* _Try it_
Beginning with the opening line of the entries, return every line through the one containing "camera: 70 degrees left, 15 degrees up", both included, and nothing else. Omit pictures.

* _Records_

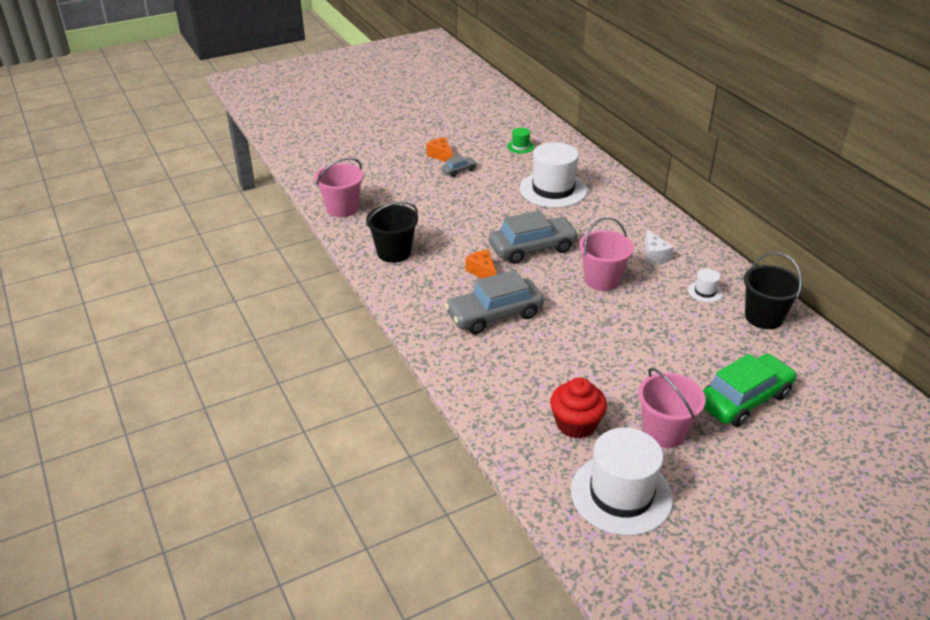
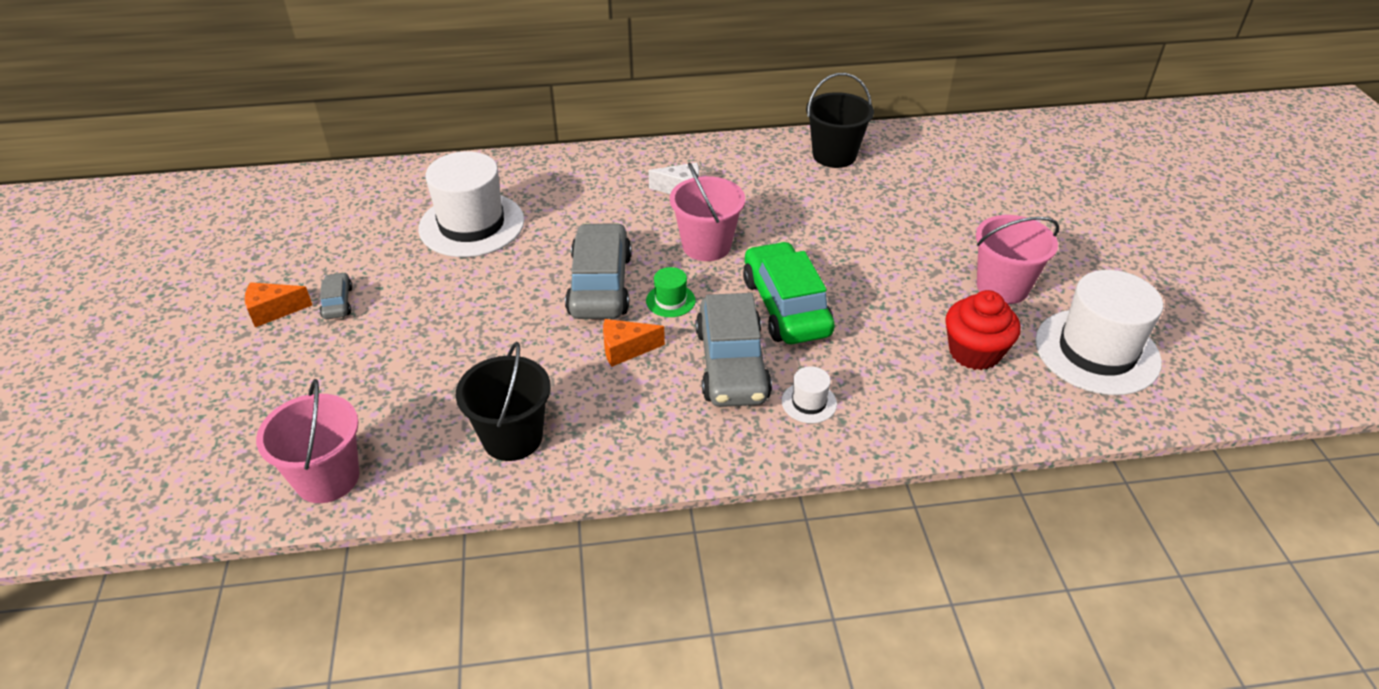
camera: 70 degrees left, 5 degrees up
(520, 146) = (330, 221): green hat -> green hat (670, 300)
(705, 292) = (771, 177): white hat -> white hat (809, 402)
(744, 399) = (963, 215): green car -> green car (786, 306)

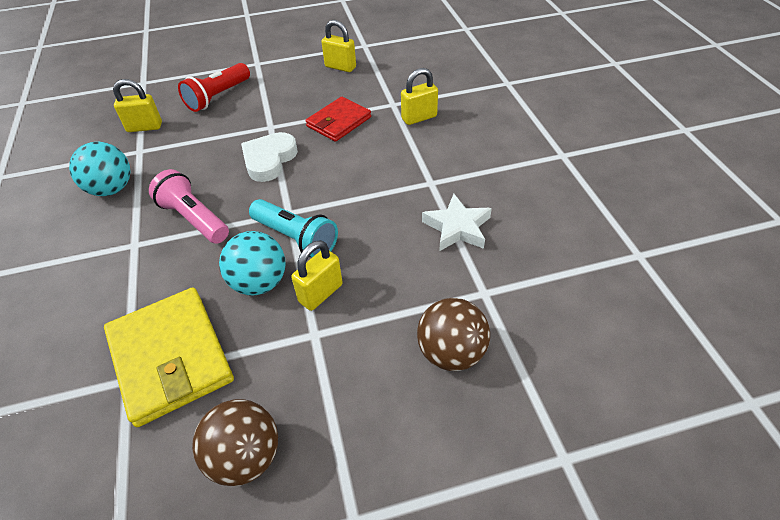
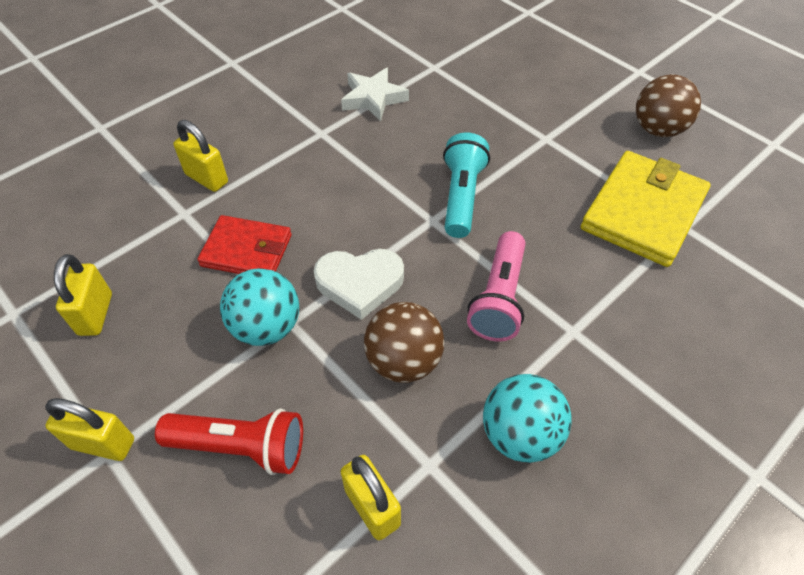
camera: 120 degrees left, 5 degrees up
(259, 283) = (530, 195): turquoise ball -> turquoise ball (266, 327)
(321, 293) = (507, 151): yellow padlock -> yellow padlock (103, 443)
(451, 352) = (499, 68): brown ball -> brown ball (404, 361)

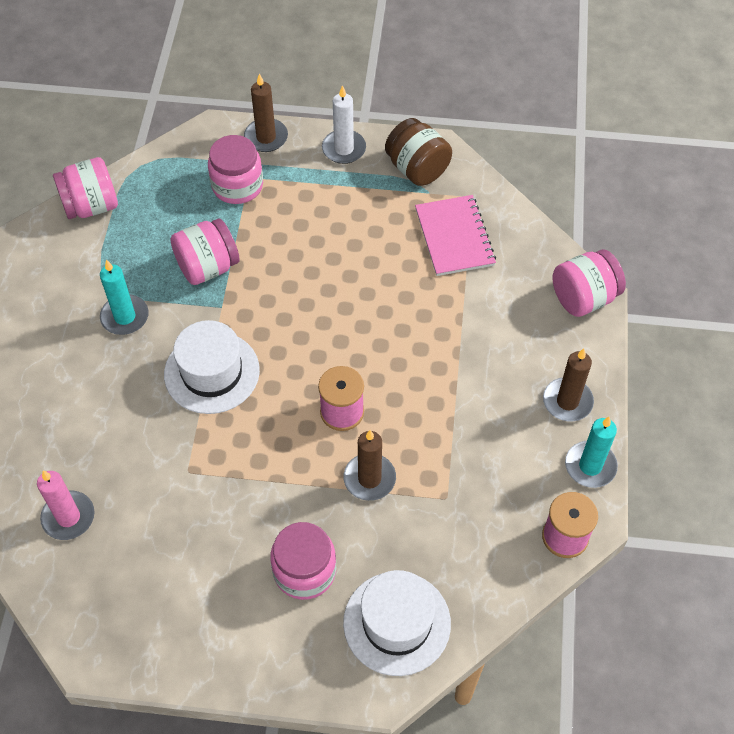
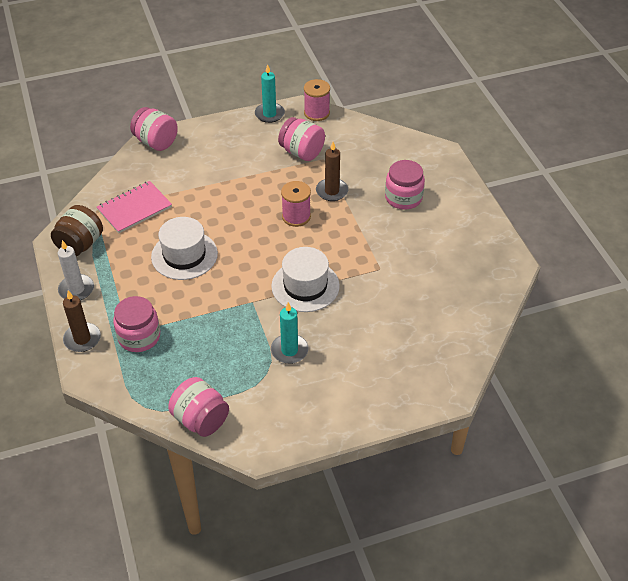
camera: 115 degrees left, 10 degrees down
(68, 517) = (446, 311): pink candle -> none
(208, 267) = (223, 323): pink jar -> pink jar (302, 152)
(397, 623) = (405, 156): white hat -> white hat (184, 255)
(567, 401) = (233, 131): brown candle -> none

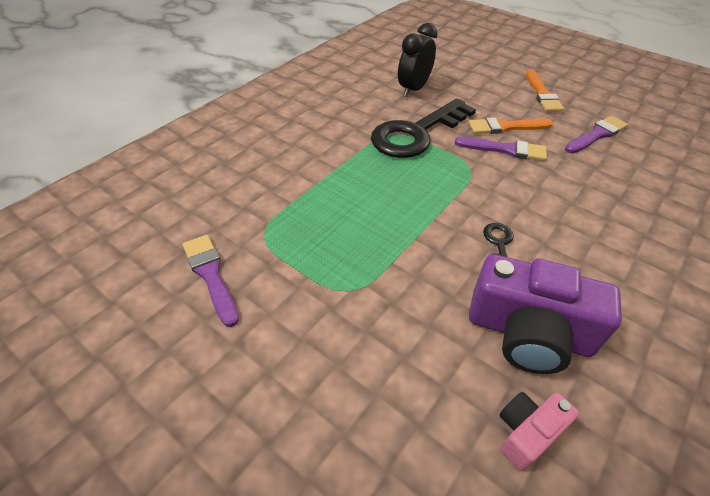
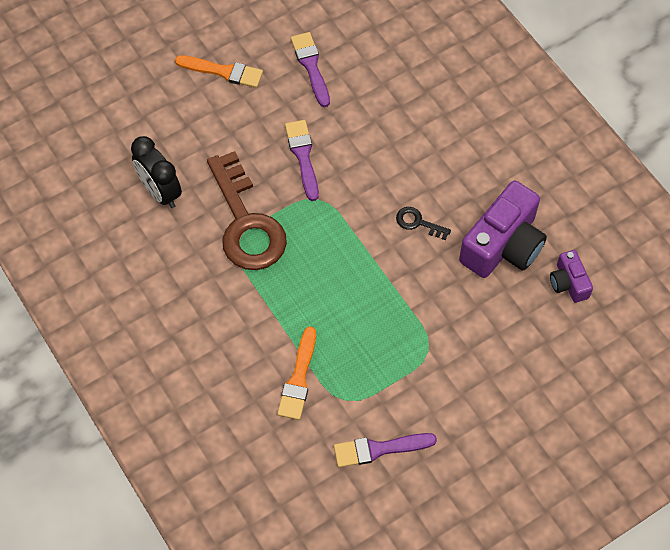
camera: 70 degrees left, 15 degrees up
(416, 133) = (246, 223): black key -> brown key
(505, 127) = (267, 137): orange brush -> orange brush (298, 378)
(505, 149) = (303, 156): purple brush -> purple brush turned 45 degrees counterclockwise
(527, 432) = (568, 283): pink camera -> purple camera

* _Task solution_
camera: 70 degrees left, 5 degrees up
(520, 146) = (330, 221): green hat -> green hat (670, 300)
(705, 292) = (771, 177): white hat -> white hat (809, 402)
(744, 399) = (963, 215): green car -> green car (786, 306)

camera: 120 degrees left, 5 degrees up
(259, 283) = (530, 195): turquoise ball -> turquoise ball (266, 327)
(321, 293) = (507, 151): yellow padlock -> yellow padlock (103, 443)
(451, 352) = (499, 68): brown ball -> brown ball (404, 361)

camera: 115 degrees left, 10 degrees down
(68, 517) = (446, 311): pink candle -> none
(208, 267) = (223, 323): pink jar -> pink jar (302, 152)
(397, 623) = (405, 156): white hat -> white hat (184, 255)
(567, 401) = (233, 131): brown candle -> none

camera: 70 degrees left, 15 degrees up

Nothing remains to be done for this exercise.